### About this task
Copy out all of the data word for word. Omit every picture.

### Data section
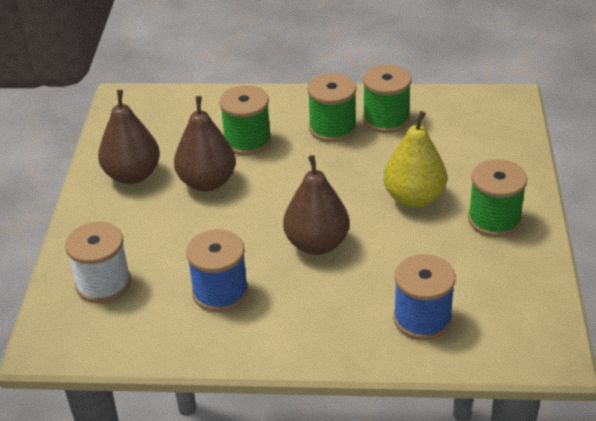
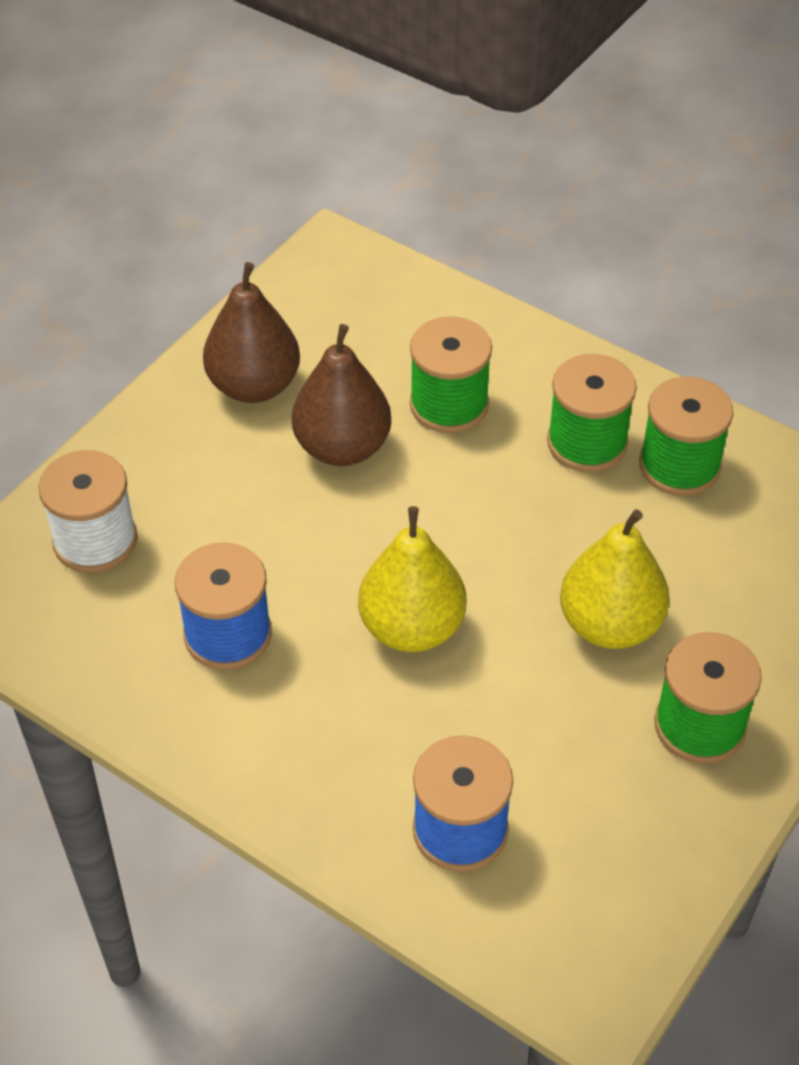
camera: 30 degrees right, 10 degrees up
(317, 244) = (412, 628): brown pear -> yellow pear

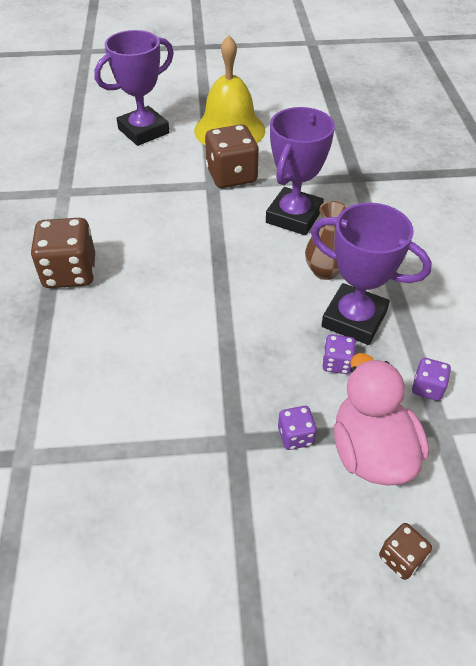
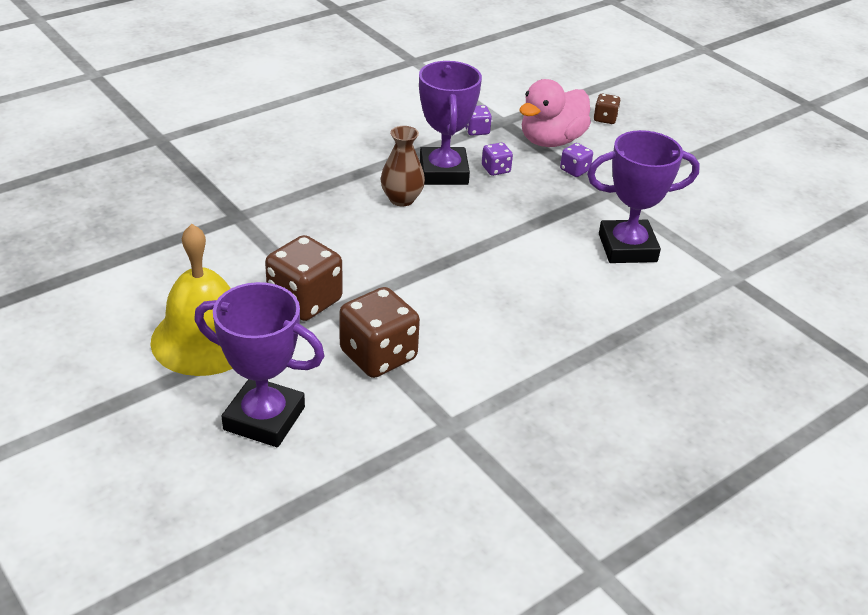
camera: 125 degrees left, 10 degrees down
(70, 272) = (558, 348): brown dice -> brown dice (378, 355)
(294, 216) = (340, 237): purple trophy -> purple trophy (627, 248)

### Solution below
camera: 30 degrees right, 10 degrees up
(317, 244) = (412, 628): brown pear -> yellow pear

camera: 125 degrees left, 10 degrees down
(70, 272) = (558, 348): brown dice -> brown dice (378, 355)
(294, 216) = (340, 237): purple trophy -> purple trophy (627, 248)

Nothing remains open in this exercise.